JOB ITEM: Restate word for word the lines of the entries below, starting with the line that holds "white watering can [433,314,497,364]" and ending with the line that holds "purple house [599,172,684,253]", and no others.

Before-and-after object listings:
* * * * * * * * *
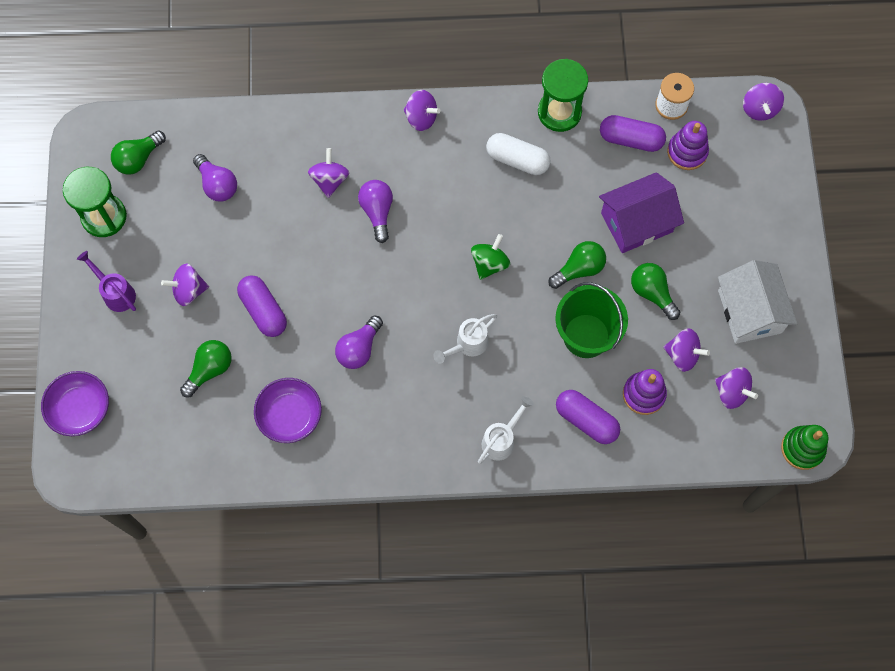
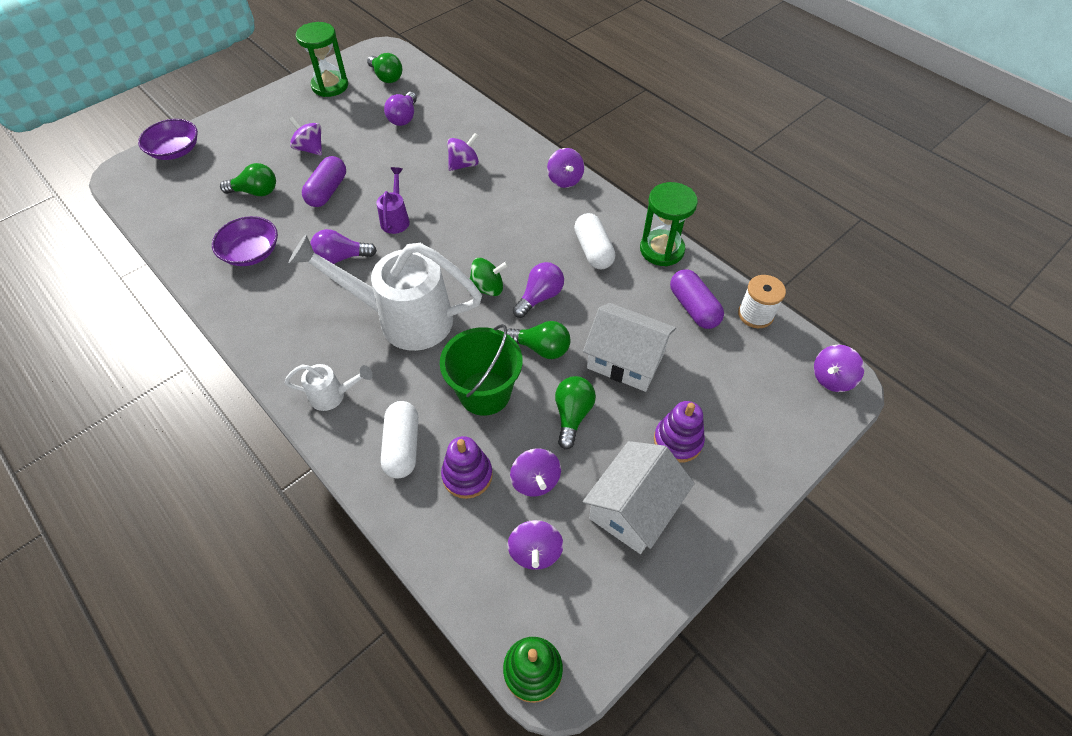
camera: 50 degrees right, 15 degrees down
purple watering can [77,251,136,312] -> purple watering can moved to [377,167,410,234]
green light bulb [111,130,166,175] -> green light bulb turned 135 degrees counterclockwise [367,53,402,83]
purple light bulb [358,180,393,243] -> purple light bulb moved to [513,262,564,318]
white watering can [433,314,497,364] -> white watering can [289,235,482,351], size x2.22
purple capsule [556,390,620,444] -> white capsule [381,401,418,479]
purple house [599,172,684,253] -> white house [583,303,676,392]
purple stacking toy [667,121,709,170] -> purple stacking toy moved to [654,401,705,463]

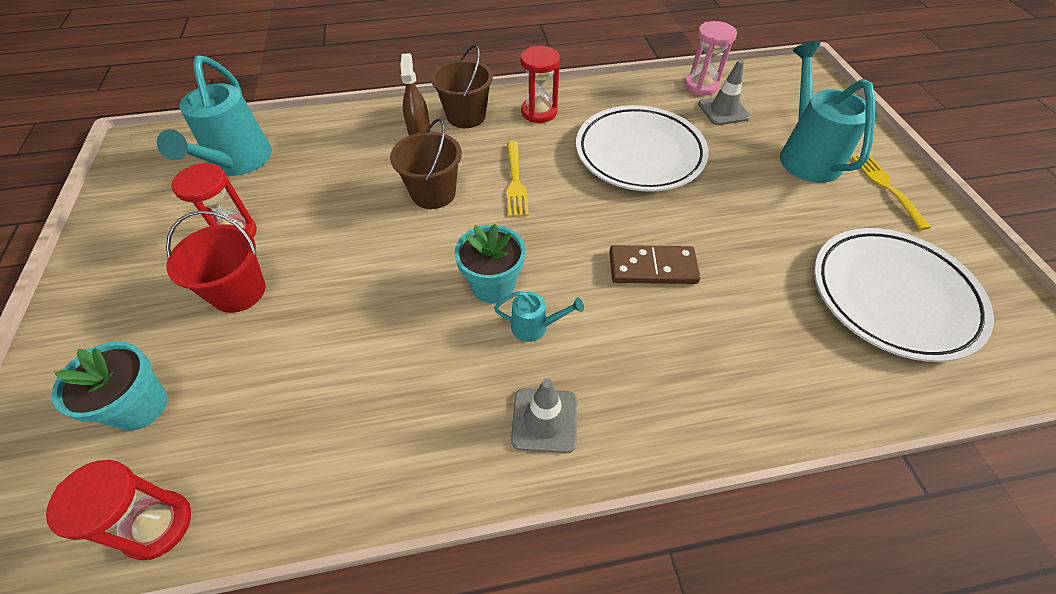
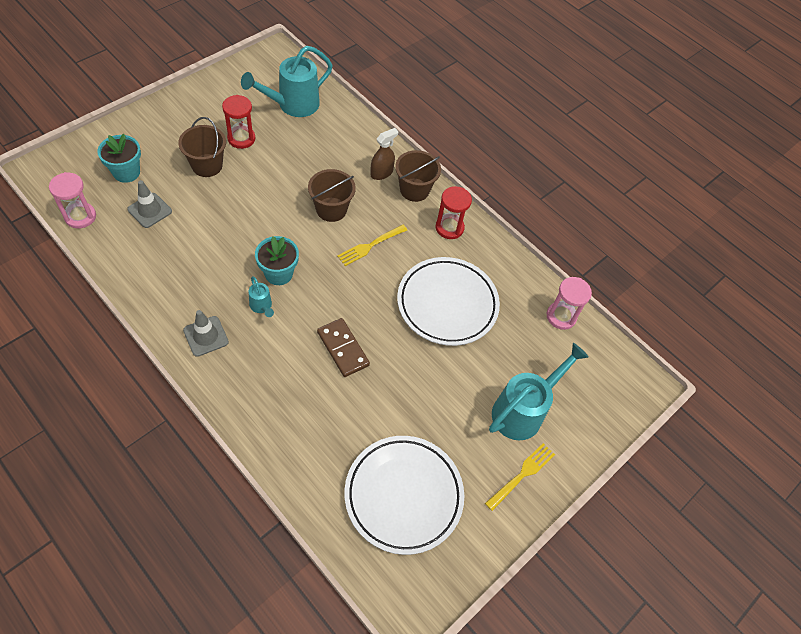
camera: 50 degrees right, 5 degrees up
red hourglass [46,460,191,560] -> pink hourglass [49,172,96,229]
red bucket [166,210,266,313] -> brown bucket [178,117,226,177]
grey traffic cone [698,60,750,125] -> grey traffic cone moved to [127,180,172,228]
* * * * * * * * *
ANSWER TO THIS PROBLEM:
white watering can [433,314,497,364] -> white watering can [289,235,482,351], size x2.22
purple capsule [556,390,620,444] -> white capsule [381,401,418,479]
purple house [599,172,684,253] -> white house [583,303,676,392]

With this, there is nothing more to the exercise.